**WHAT YOU NEED TO DO**
From the records below, transcribe exactly the lines that begin at the line with "C3: 82pF (+3V3, GND) -> 33nF (+3V3, GND)" and end at the line with "U2 pin out: none -> SIG2", both included.

**MATERIALS PROVIDED**
::::::

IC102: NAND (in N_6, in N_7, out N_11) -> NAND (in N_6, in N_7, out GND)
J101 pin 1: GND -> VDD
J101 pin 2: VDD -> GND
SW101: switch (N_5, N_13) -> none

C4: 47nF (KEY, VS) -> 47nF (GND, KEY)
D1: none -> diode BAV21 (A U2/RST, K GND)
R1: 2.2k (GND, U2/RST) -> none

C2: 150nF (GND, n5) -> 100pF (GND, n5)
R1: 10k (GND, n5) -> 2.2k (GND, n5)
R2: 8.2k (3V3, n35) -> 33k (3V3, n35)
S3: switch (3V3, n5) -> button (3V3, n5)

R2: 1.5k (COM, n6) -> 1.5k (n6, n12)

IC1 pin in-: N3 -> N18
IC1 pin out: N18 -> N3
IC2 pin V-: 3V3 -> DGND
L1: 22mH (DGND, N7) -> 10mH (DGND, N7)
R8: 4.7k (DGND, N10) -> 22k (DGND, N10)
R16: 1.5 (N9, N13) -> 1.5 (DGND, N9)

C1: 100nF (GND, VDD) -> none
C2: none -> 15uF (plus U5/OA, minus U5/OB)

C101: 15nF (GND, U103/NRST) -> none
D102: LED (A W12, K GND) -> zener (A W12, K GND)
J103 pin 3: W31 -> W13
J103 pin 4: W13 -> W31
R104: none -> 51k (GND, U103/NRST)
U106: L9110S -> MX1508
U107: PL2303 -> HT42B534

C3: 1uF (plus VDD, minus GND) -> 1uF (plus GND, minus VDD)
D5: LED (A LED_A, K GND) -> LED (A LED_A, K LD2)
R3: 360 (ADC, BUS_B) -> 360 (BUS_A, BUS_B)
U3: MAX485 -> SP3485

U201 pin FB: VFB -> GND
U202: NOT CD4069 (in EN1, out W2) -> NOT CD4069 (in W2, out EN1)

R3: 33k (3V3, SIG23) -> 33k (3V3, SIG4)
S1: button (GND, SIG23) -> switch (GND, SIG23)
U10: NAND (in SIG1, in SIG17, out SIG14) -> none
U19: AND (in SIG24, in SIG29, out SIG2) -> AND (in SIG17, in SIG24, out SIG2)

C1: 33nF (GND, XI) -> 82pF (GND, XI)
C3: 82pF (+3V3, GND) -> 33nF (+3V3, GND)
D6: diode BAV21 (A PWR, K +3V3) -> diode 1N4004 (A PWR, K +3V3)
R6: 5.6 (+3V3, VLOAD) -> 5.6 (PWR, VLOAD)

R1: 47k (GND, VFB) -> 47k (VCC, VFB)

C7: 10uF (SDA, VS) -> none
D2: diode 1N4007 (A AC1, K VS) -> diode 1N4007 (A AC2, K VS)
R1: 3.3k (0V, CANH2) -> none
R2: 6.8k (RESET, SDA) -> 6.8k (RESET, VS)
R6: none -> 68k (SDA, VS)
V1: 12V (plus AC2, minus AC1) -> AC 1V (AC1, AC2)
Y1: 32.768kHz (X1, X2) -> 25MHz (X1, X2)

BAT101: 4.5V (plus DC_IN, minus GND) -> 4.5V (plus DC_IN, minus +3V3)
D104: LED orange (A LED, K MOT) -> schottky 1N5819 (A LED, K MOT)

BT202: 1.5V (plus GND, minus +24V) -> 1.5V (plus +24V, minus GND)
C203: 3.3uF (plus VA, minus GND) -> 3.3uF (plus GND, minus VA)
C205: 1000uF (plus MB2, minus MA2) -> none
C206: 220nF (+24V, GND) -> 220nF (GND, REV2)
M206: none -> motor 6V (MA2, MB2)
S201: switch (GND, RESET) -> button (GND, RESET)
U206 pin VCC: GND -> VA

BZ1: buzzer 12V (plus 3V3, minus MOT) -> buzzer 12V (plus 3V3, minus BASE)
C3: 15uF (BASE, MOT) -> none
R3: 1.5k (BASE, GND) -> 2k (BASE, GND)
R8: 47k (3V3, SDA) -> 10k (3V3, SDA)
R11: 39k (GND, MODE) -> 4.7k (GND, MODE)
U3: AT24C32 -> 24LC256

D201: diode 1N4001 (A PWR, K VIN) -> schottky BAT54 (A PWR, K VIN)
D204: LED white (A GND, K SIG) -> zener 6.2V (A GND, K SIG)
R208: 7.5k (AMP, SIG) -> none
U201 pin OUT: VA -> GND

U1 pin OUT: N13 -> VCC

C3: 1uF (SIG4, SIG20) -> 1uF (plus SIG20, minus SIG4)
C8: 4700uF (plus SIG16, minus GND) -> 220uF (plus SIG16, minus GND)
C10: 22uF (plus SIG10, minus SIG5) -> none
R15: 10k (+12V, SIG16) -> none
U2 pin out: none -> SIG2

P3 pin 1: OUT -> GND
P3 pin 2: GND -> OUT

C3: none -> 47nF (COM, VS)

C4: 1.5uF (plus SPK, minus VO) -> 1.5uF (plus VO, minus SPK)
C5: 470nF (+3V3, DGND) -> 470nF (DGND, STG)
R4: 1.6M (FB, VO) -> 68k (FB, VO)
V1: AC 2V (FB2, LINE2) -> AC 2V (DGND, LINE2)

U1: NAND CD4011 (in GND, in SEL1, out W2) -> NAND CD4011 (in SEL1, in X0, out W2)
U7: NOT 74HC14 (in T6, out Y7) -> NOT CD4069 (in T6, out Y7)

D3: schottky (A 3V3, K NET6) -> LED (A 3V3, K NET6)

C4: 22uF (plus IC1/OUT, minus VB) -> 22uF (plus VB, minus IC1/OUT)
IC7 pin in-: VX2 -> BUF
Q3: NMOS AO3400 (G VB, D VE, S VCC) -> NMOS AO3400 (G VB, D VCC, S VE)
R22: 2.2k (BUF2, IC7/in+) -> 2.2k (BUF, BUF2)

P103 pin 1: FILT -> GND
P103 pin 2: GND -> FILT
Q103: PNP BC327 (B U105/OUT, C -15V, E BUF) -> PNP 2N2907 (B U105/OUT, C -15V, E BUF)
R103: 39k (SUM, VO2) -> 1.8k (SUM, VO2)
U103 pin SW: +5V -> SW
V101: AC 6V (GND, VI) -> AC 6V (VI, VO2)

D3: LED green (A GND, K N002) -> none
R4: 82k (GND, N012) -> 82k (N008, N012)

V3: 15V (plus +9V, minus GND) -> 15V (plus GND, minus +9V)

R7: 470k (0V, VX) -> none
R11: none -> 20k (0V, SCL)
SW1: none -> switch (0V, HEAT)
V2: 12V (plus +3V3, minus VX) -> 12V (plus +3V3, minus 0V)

::::::

**EXERCISE OUTPUT**
C3: 82pF (+3V3, GND) -> 33nF (+3V3, GND)
D6: diode BAV21 (A PWR, K +3V3) -> diode 1N4004 (A PWR, K +3V3)
R6: 5.6 (+3V3, VLOAD) -> 5.6 (PWR, VLOAD)

R1: 47k (GND, VFB) -> 47k (VCC, VFB)

C7: 10uF (SDA, VS) -> none
D2: diode 1N4007 (A AC1, K VS) -> diode 1N4007 (A AC2, K VS)
R1: 3.3k (0V, CANH2) -> none
R2: 6.8k (RESET, SDA) -> 6.8k (RESET, VS)
R6: none -> 68k (SDA, VS)
V1: 12V (plus AC2, minus AC1) -> AC 1V (AC1, AC2)
Y1: 32.768kHz (X1, X2) -> 25MHz (X1, X2)

BAT101: 4.5V (plus DC_IN, minus GND) -> 4.5V (plus DC_IN, minus +3V3)
D104: LED orange (A LED, K MOT) -> schottky 1N5819 (A LED, K MOT)

BT202: 1.5V (plus GND, minus +24V) -> 1.5V (plus +24V, minus GND)
C203: 3.3uF (plus VA, minus GND) -> 3.3uF (plus GND, minus VA)
C205: 1000uF (plus MB2, minus MA2) -> none
C206: 220nF (+24V, GND) -> 220nF (GND, REV2)
M206: none -> motor 6V (MA2, MB2)
S201: switch (GND, RESET) -> button (GND, RESET)
U206 pin VCC: GND -> VA

BZ1: buzzer 12V (plus 3V3, minus MOT) -> buzzer 12V (plus 3V3, minus BASE)
C3: 15uF (BASE, MOT) -> none
R3: 1.5k (BASE, GND) -> 2k (BASE, GND)
R8: 47k (3V3, SDA) -> 10k (3V3, SDA)
R11: 39k (GND, MODE) -> 4.7k (GND, MODE)
U3: AT24C32 -> 24LC256

D201: diode 1N4001 (A PWR, K VIN) -> schottky BAT54 (A PWR, K VIN)
D204: LED white (A GND, K SIG) -> zener 6.2V (A GND, K SIG)
R208: 7.5k (AMP, SIG) -> none
U201 pin OUT: VA -> GND

U1 pin OUT: N13 -> VCC

C3: 1uF (SIG4, SIG20) -> 1uF (plus SIG20, minus SIG4)
C8: 4700uF (plus SIG16, minus GND) -> 220uF (plus SIG16, minus GND)
C10: 22uF (plus SIG10, minus SIG5) -> none
R15: 10k (+12V, SIG16) -> none
U2 pin out: none -> SIG2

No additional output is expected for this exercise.